Description of the task — Each line of the data below that contains "black" must be copied.

Exercise data —
Content starts

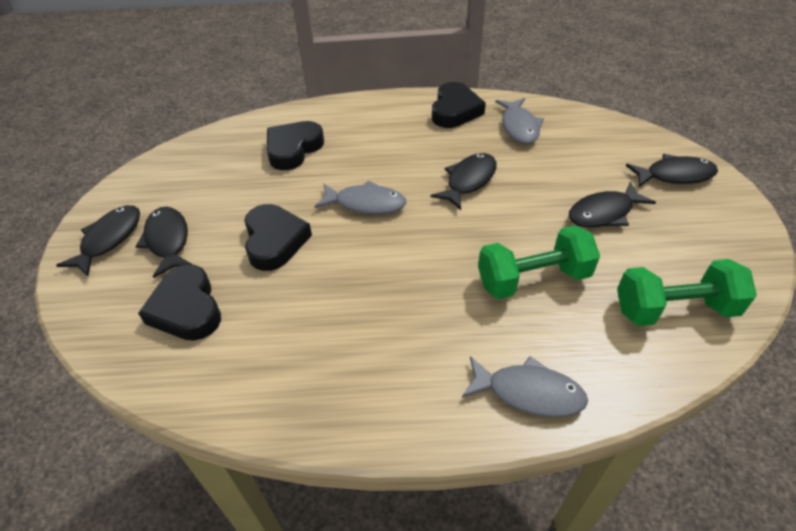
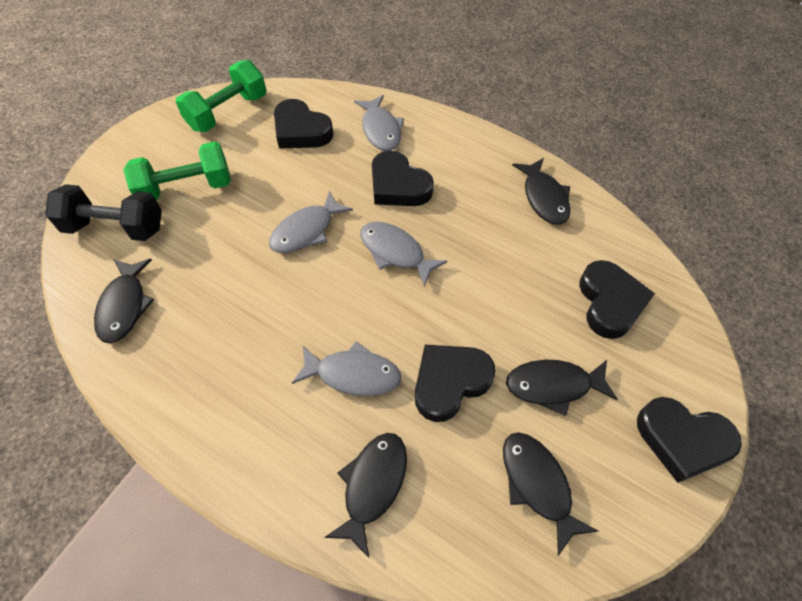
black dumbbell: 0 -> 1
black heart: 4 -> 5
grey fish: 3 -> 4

Content ends
Content starts

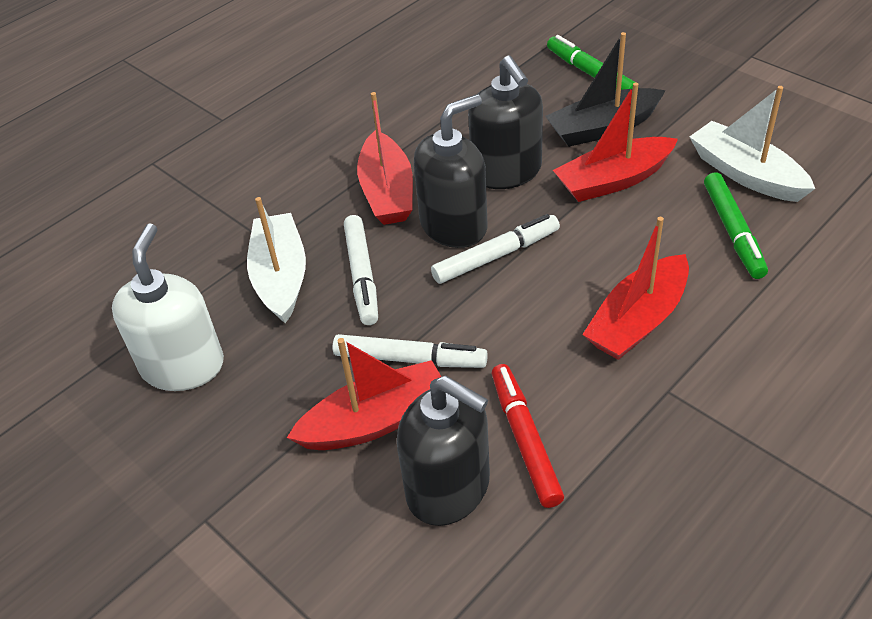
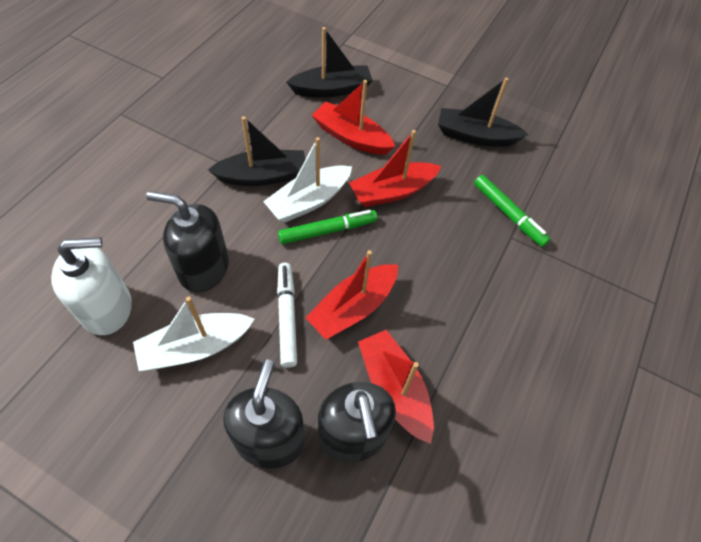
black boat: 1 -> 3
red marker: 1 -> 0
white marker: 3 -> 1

Content ends

Response to this exercise —
black dumbbell: 0 -> 1
black heart: 4 -> 5
black boat: 1 -> 3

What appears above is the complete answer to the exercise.